● **TAREFA DO EXERCÍCIO**: Pode reproduzir, sem nenhuma alteração, todas as linhas dos registros abaixo?

[Trecho do conjunto de dados]
★ ★ ★ ★

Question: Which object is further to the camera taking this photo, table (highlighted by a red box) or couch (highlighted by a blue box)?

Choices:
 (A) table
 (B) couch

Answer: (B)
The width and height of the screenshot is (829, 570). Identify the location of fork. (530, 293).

★ ★ ★ ★

● **RESPOSTA**:
Question: Which object is further to the camera taking this photo, table (highlighted by a red box) or couch (highlighted by a blue box)?

Choices:
 (A) table
 (B) couch

Answer: (B)
The width and height of the screenshot is (829, 570). Identify the location of fork. (530, 293).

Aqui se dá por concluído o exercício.